Colored shape tracking data
^^^^
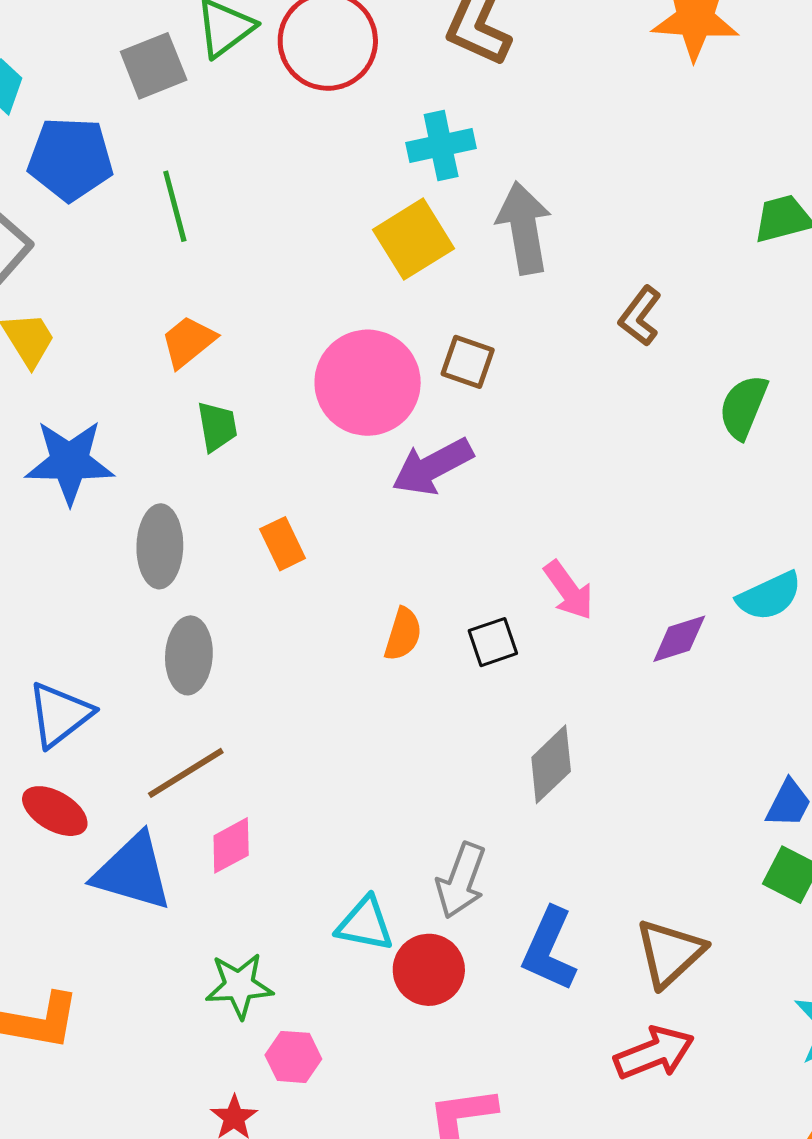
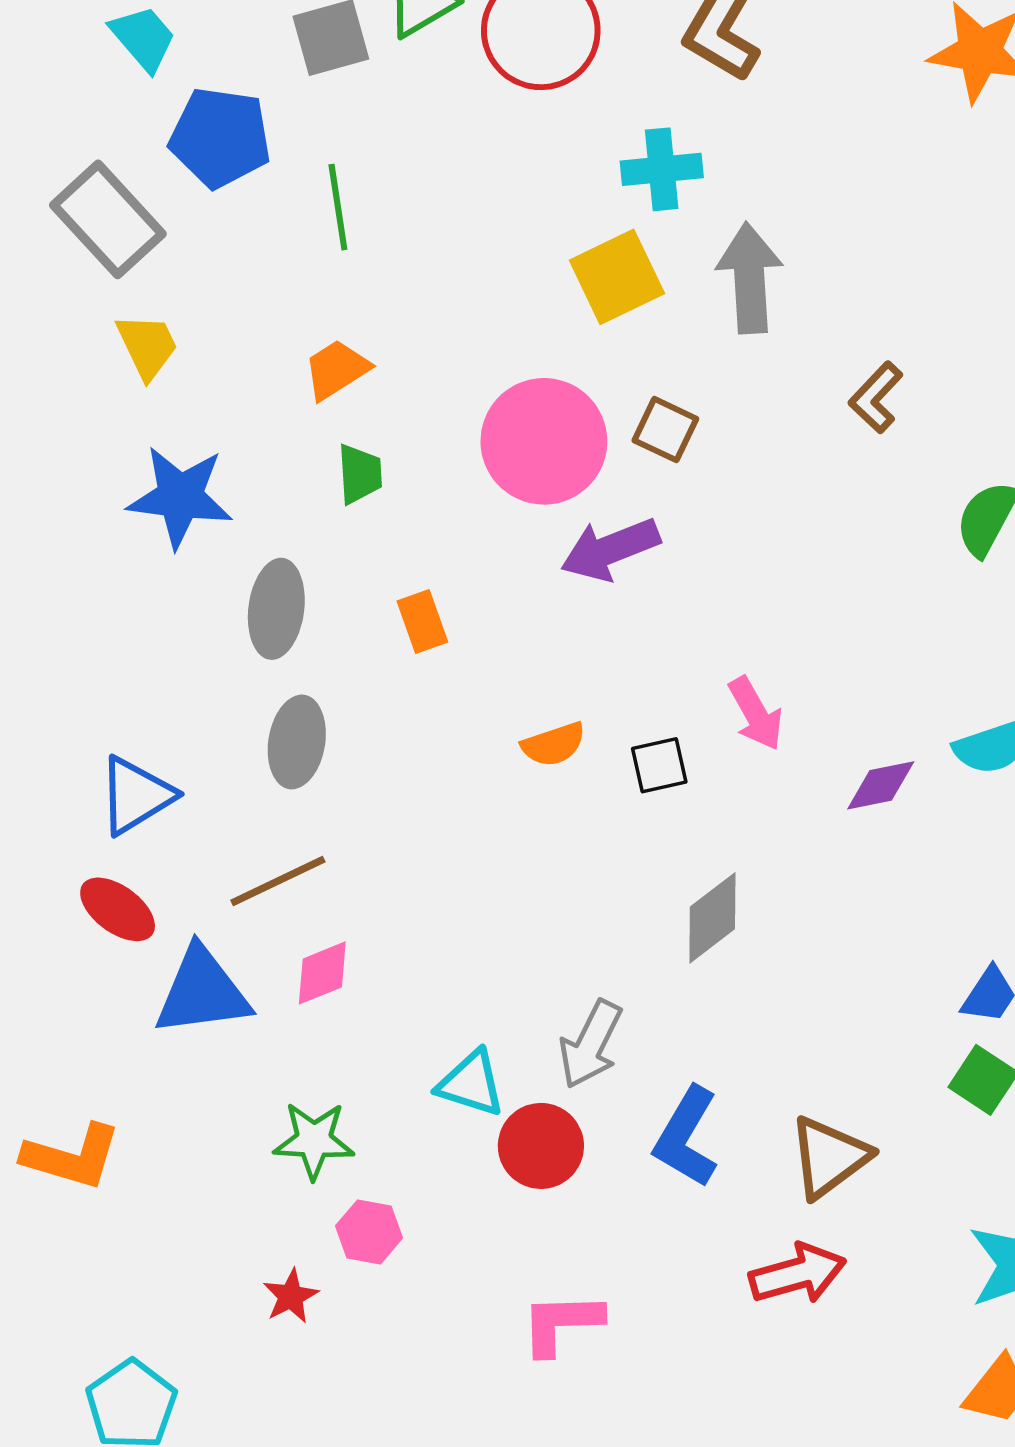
orange semicircle: (403, 634) -> (554, 744), turned 48
blue triangle: (133, 872) -> (202, 992), turned -30

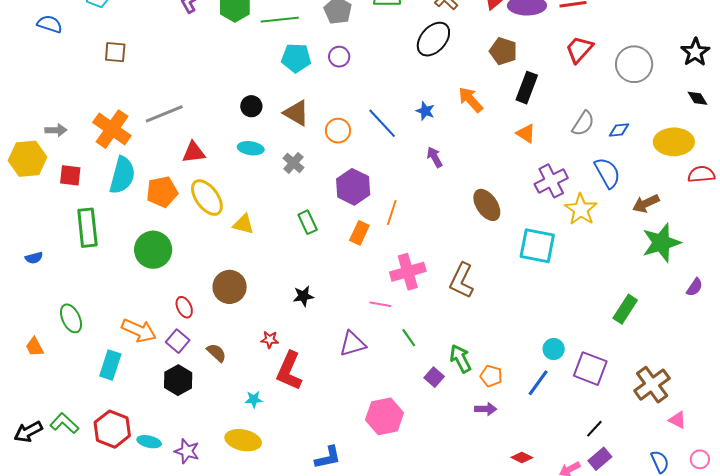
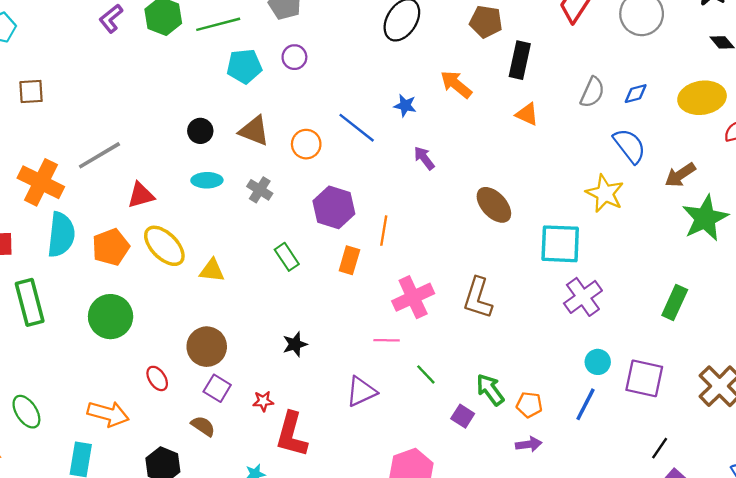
purple cross: (551, 181) -> (583, 297), moved
purple square: (178, 341) -> (217, 388), moved

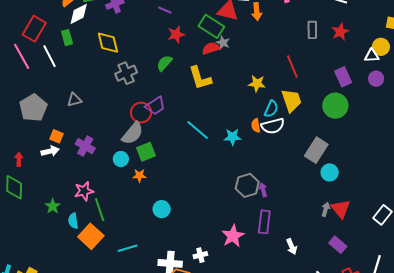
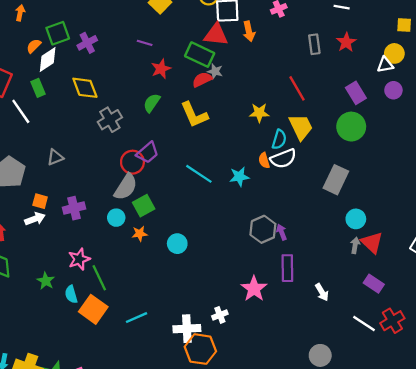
purple cross: (85, 146) -> (74, 208), turned -36
cyan circle: (330, 172) -> (356, 219), moved
cyan circle: (162, 209) -> (177, 244), moved

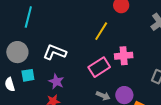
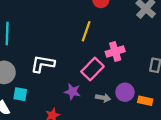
cyan square: (28, 75) -> (20, 94), turned 32
purple star: (56, 82) -> (72, 92), moved

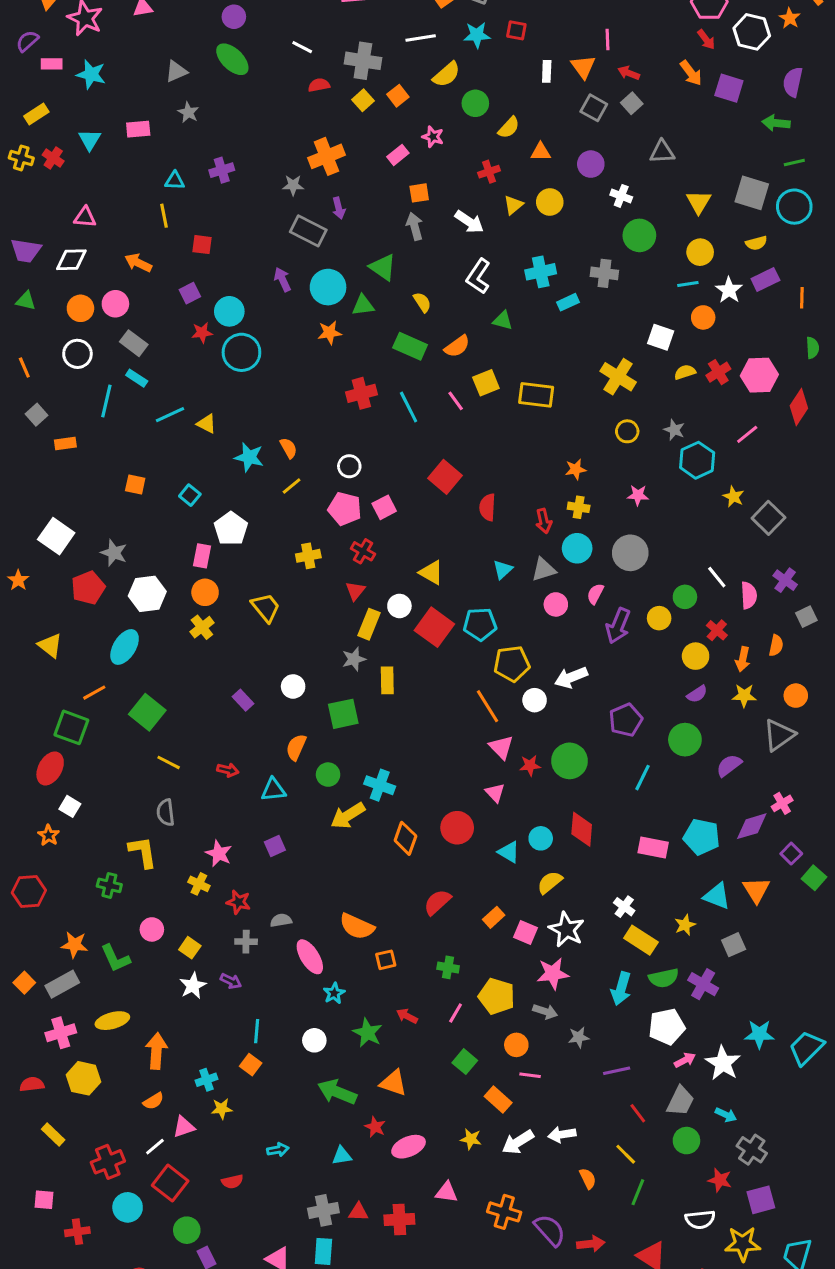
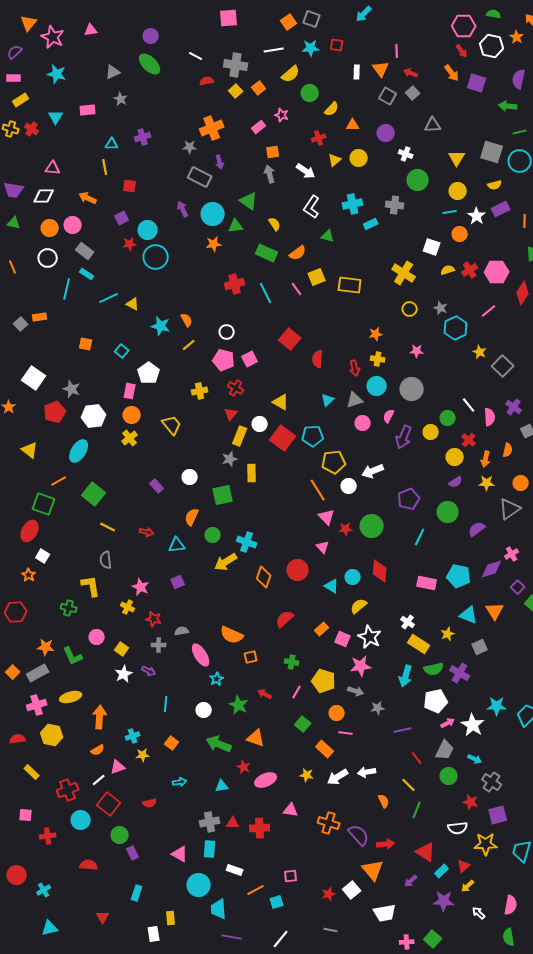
pink rectangle: (52, 64) -> (14, 78), moved
gray square: (36, 415) -> (21, 324), moved
orange square: (251, 1065) -> (172, 743), moved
^^^^
* _What this task involves_: All lines of the data that hold "turned" need to be copied.

* _Task answer_:
orange semicircle: (403, 634) -> (554, 744), turned 48
blue triangle: (133, 872) -> (202, 992), turned -30
purple cross: (85, 146) -> (74, 208), turned -36
cyan square: (28, 75) -> (20, 94), turned 32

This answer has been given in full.